Requirement: Working through the data below, reproduce word for word the line with "camera: 55 degrees left, 20 degrees up" and every line after it, both ends included, and omit the pictures.

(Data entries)
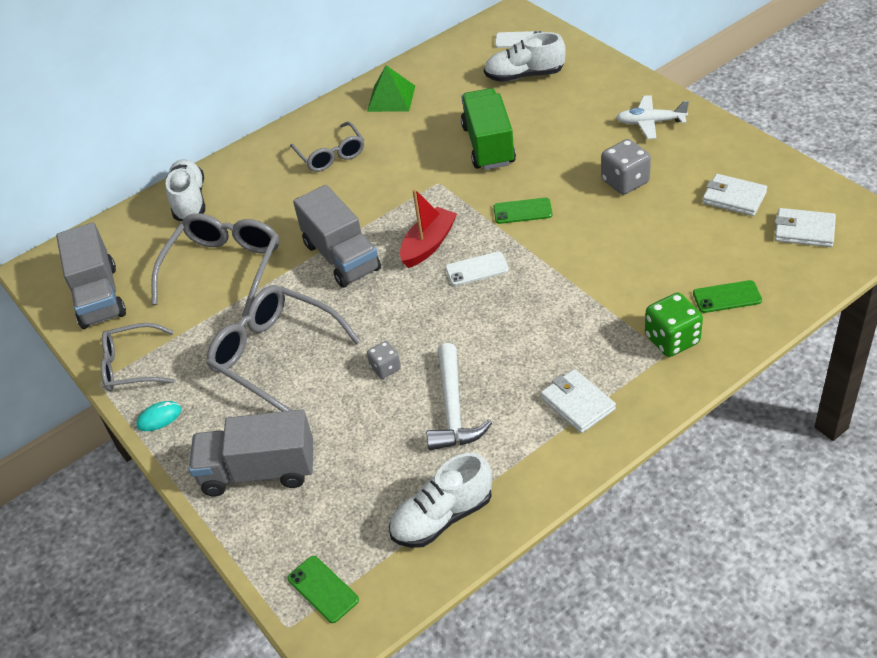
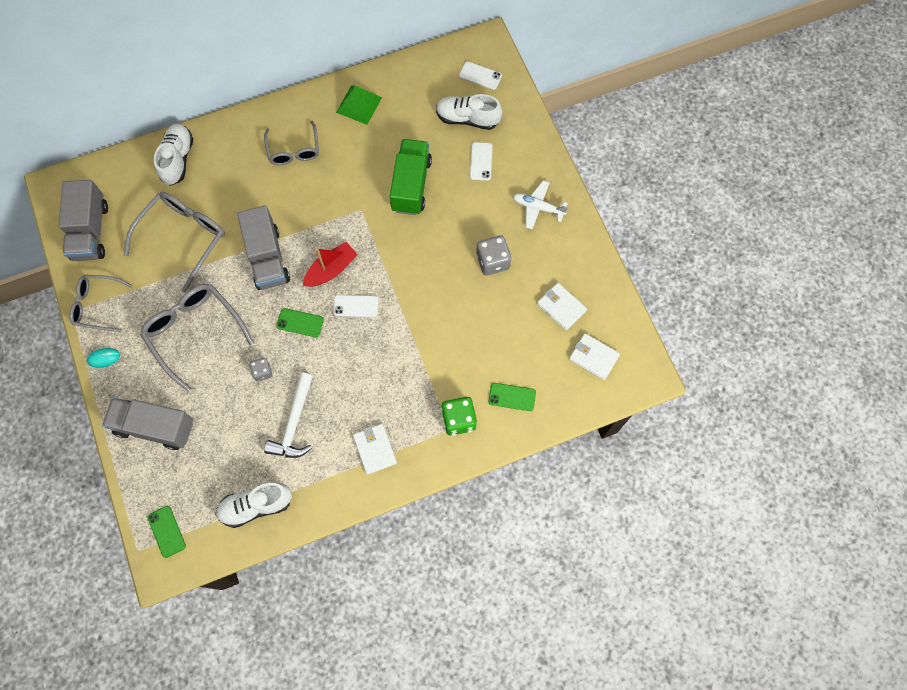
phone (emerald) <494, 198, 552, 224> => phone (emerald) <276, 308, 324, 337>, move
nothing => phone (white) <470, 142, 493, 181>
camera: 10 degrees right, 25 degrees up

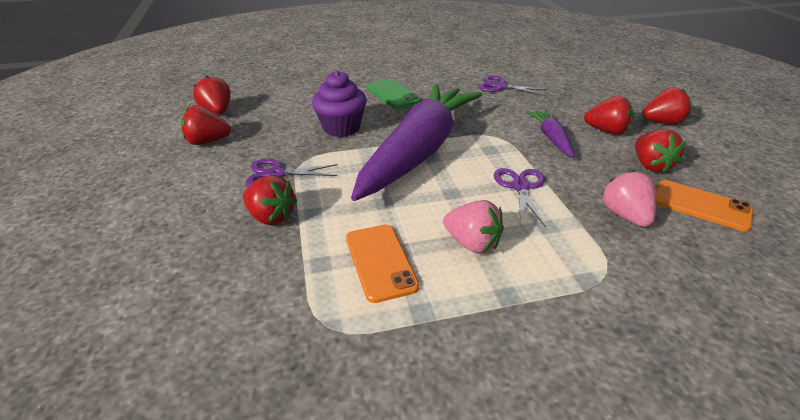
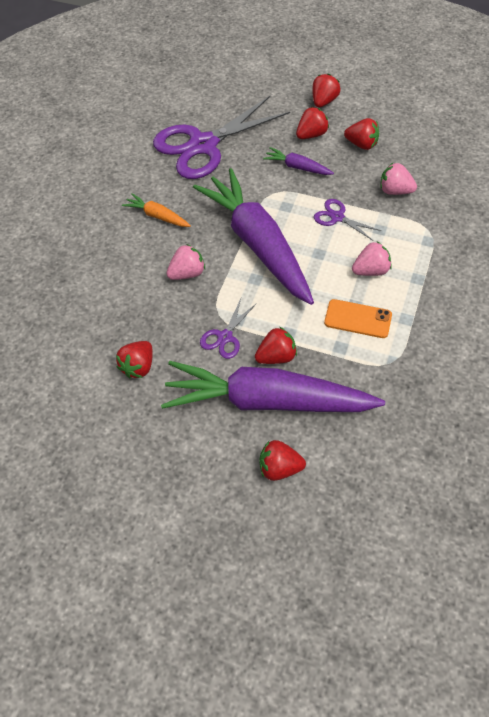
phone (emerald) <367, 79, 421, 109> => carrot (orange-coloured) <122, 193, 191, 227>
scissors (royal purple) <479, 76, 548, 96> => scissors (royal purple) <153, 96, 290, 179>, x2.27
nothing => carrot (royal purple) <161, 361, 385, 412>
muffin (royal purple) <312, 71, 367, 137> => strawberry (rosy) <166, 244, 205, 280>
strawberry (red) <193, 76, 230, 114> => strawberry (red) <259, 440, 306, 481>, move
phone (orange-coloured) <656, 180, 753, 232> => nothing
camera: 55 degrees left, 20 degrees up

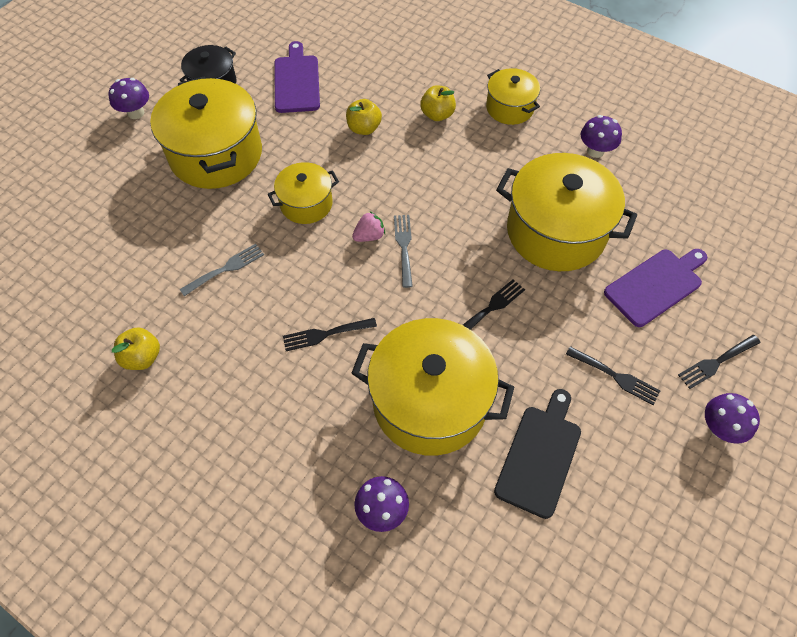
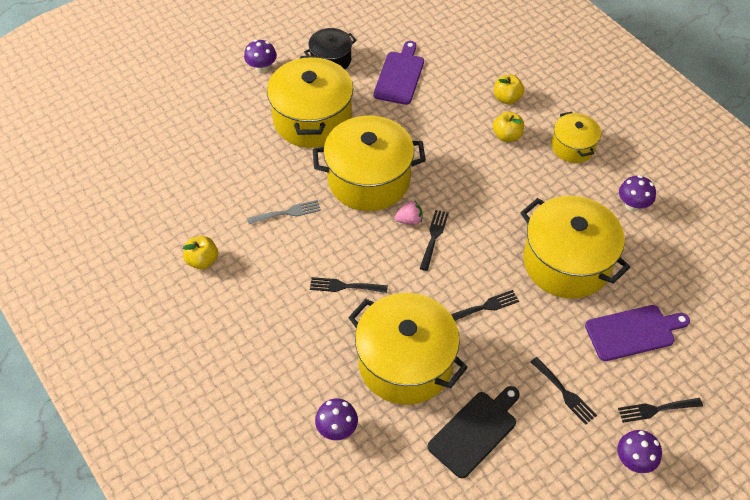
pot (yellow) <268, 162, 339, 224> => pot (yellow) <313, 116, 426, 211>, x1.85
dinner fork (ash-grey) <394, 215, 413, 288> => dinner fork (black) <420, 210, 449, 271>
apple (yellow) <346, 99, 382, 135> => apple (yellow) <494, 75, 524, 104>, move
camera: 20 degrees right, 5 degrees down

Task solution:
camera: 55 degrees left, 20 degrees up

pot (yellow) <268, 162, 339, 224> => pot (yellow) <313, 116, 426, 211>, x1.85
dinner fork (ash-grey) <394, 215, 413, 288> => dinner fork (black) <420, 210, 449, 271>
apple (yellow) <346, 99, 382, 135> => apple (yellow) <494, 75, 524, 104>, move
camera: 20 degrees right, 5 degrees down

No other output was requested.